[Dataset excerpts]

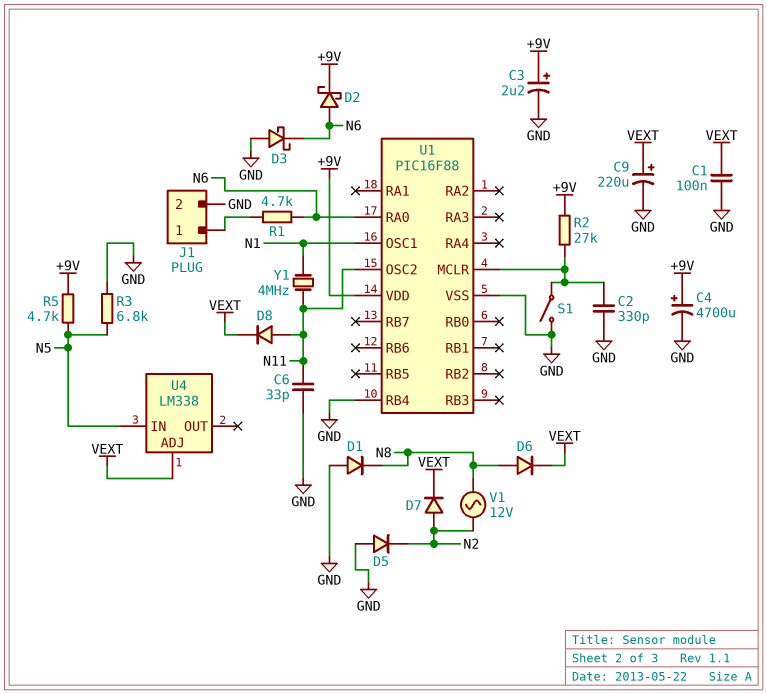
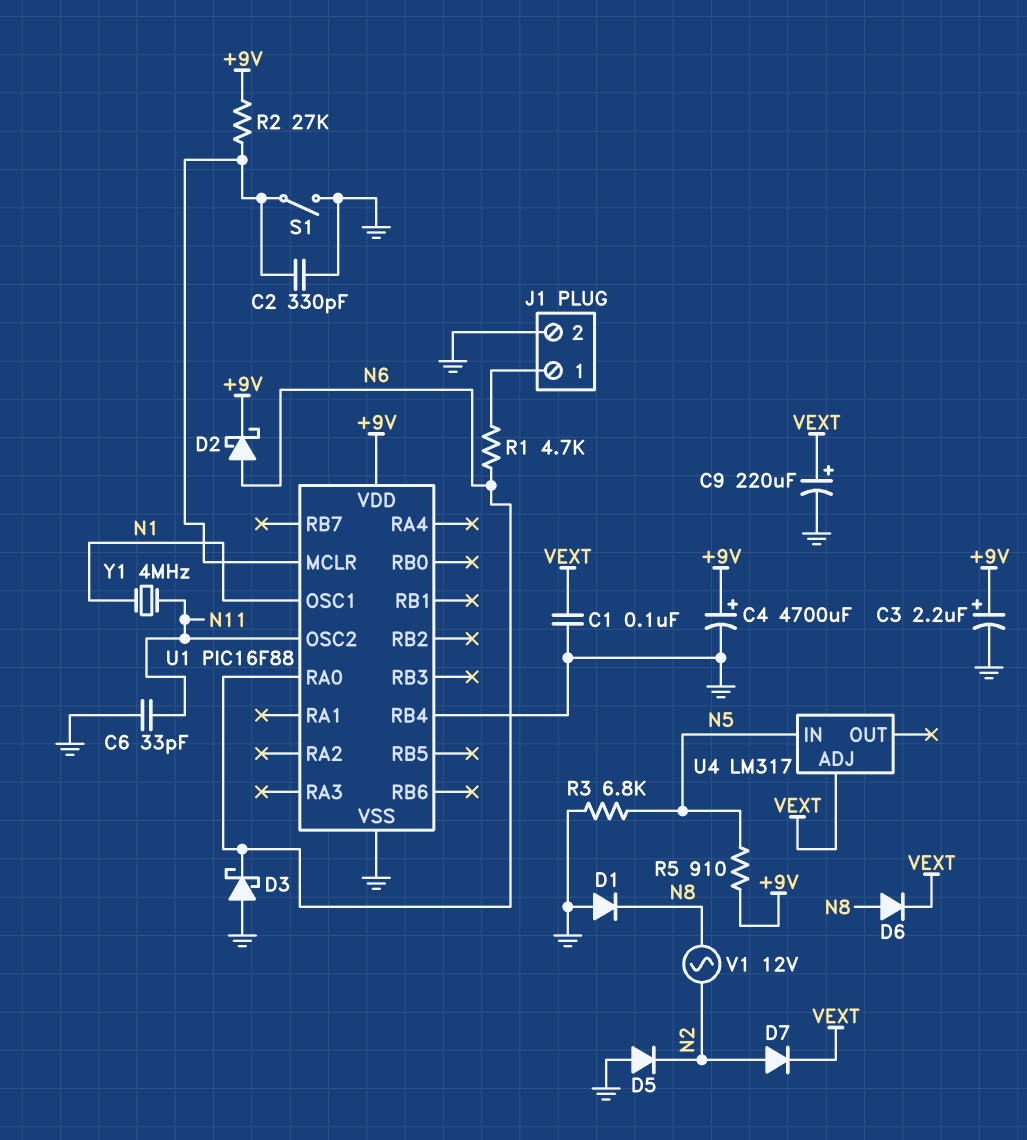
D8: diode (A N11, K VEXT) -> none
R5: 4.7k (+9V, N5) -> 910 (+9V, N5)
U4: LM338 -> LM317

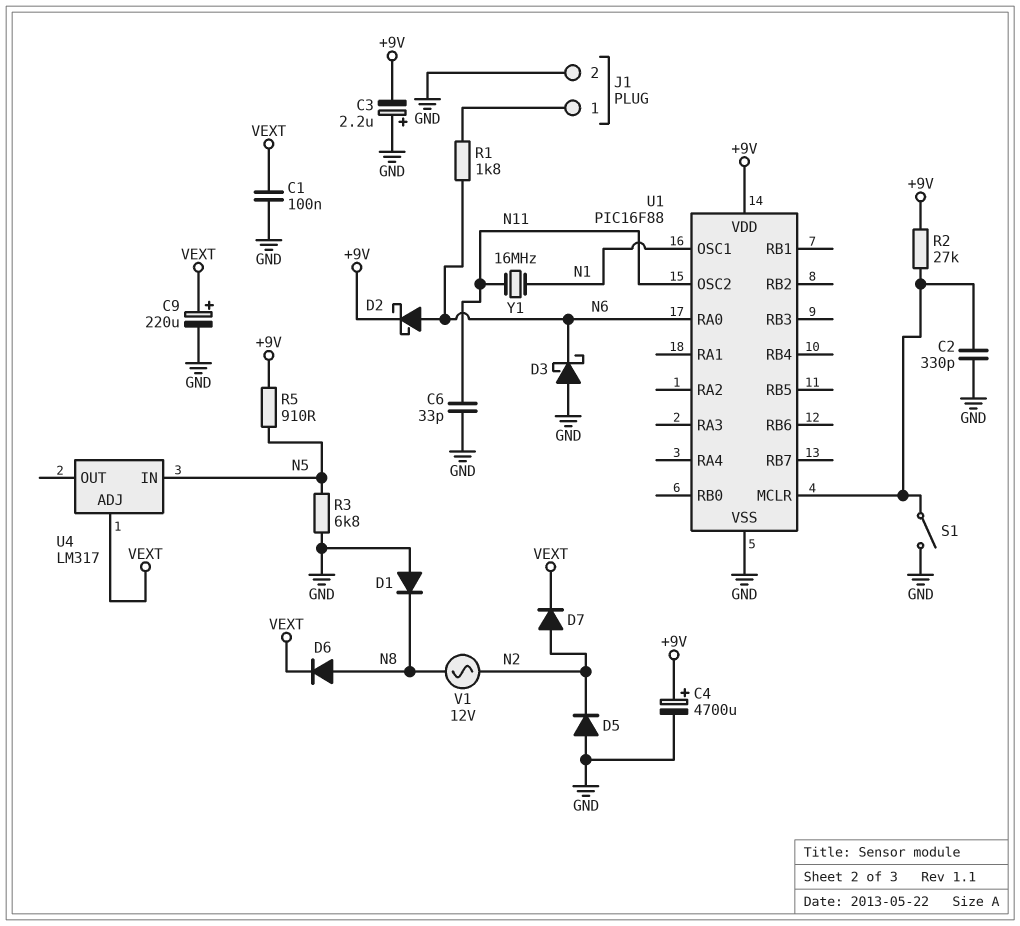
C3: 2.2uF (plus +9V, minus GND) -> 2.2uF (plus GND, minus +9V)
R1: 4.7k (J1/1, N6) -> 1.8k (J1/1, N6)
U1 pin RB4: GND -> none
Y1: 4MHz (N1, N11) -> 16MHz (N1, N11)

• _WHAT YOU HAVE TO DO_
Set down every record exactly, without the pictures.

• _RESULT OF THIS EXERCISE_
D8: diode (A N11, K VEXT) -> none
R5: 4.7k (+9V, N5) -> 910 (+9V, N5)
U4: LM338 -> LM317

C3: 2.2uF (plus +9V, minus GND) -> 2.2uF (plus GND, minus +9V)
R1: 4.7k (J1/1, N6) -> 1.8k (J1/1, N6)
U1 pin RB4: GND -> none
Y1: 4MHz (N1, N11) -> 16MHz (N1, N11)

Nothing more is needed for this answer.